**Work task**
Using the records below, quote only the span that opens with the line containing "(440, 526) = (715, 453): none" and closes with the line containing "(597, 303) = (442, 281): purple", exactly and inclusively.

**Information shown**
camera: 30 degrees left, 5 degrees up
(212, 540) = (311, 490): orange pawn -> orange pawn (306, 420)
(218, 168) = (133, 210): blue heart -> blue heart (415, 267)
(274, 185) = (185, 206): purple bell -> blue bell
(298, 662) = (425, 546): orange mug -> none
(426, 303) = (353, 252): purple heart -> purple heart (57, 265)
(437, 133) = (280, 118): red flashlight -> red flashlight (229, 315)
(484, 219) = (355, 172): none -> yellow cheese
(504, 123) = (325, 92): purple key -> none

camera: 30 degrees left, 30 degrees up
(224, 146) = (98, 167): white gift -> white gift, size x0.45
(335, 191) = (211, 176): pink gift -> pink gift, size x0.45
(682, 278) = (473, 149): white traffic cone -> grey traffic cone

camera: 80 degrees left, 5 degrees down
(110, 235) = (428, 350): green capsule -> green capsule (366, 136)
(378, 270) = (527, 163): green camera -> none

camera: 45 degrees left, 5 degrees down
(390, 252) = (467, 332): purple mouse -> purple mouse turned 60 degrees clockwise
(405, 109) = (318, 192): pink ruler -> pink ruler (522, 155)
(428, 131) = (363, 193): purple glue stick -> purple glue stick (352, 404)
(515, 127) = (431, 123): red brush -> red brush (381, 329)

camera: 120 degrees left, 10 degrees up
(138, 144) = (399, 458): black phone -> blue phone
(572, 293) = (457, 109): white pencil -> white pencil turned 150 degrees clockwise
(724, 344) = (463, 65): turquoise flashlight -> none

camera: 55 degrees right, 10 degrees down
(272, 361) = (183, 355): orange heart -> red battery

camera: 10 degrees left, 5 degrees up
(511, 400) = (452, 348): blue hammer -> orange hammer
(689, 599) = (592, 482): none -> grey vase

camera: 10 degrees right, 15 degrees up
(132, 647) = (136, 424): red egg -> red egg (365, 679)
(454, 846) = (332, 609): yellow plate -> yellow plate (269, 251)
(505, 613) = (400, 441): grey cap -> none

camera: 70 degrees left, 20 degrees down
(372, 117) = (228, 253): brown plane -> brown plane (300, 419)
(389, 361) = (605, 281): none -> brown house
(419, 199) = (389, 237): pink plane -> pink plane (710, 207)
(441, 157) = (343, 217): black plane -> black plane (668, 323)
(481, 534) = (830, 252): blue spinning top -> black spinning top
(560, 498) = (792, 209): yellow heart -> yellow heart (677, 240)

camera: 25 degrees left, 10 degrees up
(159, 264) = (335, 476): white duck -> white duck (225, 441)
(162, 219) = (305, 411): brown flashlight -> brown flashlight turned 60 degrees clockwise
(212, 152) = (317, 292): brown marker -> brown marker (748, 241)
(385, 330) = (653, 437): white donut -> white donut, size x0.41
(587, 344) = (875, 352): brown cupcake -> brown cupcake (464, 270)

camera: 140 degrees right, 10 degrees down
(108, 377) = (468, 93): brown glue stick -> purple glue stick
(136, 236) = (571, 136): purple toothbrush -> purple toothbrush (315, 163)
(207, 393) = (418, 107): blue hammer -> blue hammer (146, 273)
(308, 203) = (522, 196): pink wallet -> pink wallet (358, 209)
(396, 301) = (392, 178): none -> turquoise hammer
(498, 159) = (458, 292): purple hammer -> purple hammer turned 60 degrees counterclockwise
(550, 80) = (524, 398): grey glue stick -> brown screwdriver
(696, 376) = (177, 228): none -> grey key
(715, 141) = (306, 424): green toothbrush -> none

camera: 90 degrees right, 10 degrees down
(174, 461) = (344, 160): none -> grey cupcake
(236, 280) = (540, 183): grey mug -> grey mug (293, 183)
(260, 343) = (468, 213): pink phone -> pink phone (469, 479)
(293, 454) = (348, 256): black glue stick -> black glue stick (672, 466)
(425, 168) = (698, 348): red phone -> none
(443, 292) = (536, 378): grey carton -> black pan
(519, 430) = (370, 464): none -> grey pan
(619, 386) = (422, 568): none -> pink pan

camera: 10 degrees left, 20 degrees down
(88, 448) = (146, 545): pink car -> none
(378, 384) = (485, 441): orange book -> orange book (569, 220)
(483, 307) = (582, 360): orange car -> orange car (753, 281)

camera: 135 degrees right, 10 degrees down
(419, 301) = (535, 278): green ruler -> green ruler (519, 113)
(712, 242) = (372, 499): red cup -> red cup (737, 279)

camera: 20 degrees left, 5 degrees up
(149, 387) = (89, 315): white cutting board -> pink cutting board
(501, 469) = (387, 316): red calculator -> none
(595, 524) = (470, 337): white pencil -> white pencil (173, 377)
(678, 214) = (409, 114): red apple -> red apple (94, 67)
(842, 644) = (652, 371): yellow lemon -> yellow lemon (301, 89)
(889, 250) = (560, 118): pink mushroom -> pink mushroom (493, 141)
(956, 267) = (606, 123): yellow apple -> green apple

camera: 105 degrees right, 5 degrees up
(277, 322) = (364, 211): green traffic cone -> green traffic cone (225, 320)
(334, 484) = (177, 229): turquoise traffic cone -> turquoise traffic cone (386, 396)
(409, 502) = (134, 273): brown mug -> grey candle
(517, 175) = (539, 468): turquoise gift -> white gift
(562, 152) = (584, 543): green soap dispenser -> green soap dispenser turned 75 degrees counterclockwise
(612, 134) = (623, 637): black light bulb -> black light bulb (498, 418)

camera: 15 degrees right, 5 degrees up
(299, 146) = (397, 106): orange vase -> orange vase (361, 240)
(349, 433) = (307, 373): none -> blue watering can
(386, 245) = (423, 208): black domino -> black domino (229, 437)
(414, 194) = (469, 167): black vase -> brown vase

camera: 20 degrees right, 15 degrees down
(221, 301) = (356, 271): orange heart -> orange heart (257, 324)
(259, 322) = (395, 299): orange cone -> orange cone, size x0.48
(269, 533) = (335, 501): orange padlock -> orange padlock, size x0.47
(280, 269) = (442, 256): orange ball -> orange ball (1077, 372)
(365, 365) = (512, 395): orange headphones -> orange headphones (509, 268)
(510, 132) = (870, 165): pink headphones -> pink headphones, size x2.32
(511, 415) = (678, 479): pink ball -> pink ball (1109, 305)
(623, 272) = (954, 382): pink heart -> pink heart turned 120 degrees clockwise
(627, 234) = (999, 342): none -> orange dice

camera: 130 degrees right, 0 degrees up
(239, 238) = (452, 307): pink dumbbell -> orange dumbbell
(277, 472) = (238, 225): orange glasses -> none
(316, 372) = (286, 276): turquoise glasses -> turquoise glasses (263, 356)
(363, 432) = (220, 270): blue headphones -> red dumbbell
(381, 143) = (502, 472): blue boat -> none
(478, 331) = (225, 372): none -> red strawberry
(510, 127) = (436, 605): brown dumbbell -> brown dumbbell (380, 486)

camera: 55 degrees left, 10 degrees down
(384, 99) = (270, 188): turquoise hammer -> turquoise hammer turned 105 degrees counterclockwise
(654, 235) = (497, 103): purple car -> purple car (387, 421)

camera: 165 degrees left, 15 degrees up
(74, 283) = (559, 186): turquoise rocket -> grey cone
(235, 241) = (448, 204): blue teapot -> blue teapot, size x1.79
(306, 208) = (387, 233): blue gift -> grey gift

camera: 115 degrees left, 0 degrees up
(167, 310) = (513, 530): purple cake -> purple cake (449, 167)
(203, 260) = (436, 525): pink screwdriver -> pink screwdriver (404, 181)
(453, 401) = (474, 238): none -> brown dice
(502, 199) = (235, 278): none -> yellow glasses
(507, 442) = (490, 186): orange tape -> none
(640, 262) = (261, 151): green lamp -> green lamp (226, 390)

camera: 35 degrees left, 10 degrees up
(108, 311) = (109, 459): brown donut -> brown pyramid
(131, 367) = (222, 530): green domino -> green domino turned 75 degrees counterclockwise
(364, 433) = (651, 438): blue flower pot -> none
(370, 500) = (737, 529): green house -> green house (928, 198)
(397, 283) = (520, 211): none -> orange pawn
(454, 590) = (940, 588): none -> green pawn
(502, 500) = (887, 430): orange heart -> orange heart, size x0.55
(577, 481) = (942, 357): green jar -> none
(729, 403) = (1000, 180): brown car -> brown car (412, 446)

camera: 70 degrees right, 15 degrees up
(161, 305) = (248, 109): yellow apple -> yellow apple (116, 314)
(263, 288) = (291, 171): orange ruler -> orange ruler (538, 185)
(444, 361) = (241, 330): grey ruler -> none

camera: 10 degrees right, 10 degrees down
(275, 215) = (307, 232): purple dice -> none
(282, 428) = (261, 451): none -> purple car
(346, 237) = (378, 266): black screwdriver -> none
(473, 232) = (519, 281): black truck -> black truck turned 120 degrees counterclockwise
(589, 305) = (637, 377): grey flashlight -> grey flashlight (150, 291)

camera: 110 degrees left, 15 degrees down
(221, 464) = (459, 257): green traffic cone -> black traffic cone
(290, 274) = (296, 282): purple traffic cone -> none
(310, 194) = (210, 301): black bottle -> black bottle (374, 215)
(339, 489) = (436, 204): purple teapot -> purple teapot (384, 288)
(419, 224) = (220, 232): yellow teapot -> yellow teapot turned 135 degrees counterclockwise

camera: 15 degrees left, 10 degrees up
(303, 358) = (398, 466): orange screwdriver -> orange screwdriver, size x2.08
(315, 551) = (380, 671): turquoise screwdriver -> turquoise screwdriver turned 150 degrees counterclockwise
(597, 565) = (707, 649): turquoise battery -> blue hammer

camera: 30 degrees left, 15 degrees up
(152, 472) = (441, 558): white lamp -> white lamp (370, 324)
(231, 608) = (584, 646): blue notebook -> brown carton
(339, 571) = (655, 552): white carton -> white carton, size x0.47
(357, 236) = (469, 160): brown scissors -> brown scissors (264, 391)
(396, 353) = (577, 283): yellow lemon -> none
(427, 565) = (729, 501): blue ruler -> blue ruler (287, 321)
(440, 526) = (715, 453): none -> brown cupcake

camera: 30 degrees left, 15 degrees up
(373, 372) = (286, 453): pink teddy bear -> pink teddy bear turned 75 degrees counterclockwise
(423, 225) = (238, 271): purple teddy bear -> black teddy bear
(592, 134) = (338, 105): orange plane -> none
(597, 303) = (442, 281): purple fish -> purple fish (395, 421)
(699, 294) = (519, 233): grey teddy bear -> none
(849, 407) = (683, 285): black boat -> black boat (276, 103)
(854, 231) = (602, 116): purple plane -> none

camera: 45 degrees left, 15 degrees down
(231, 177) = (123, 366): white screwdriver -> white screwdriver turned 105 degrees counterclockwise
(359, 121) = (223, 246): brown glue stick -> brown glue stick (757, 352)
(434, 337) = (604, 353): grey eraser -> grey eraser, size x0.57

**Result for this exercise**
(440, 526) = (715, 453): none -> brown cupcake

camera: 30 degrees left, 15 degrees up
(373, 372) = (286, 453): pink teddy bear -> pink teddy bear turned 75 degrees counterclockwise
(423, 225) = (238, 271): purple teddy bear -> black teddy bear
(592, 134) = (338, 105): orange plane -> none
(597, 303) = (442, 281): purple fish -> purple fish (395, 421)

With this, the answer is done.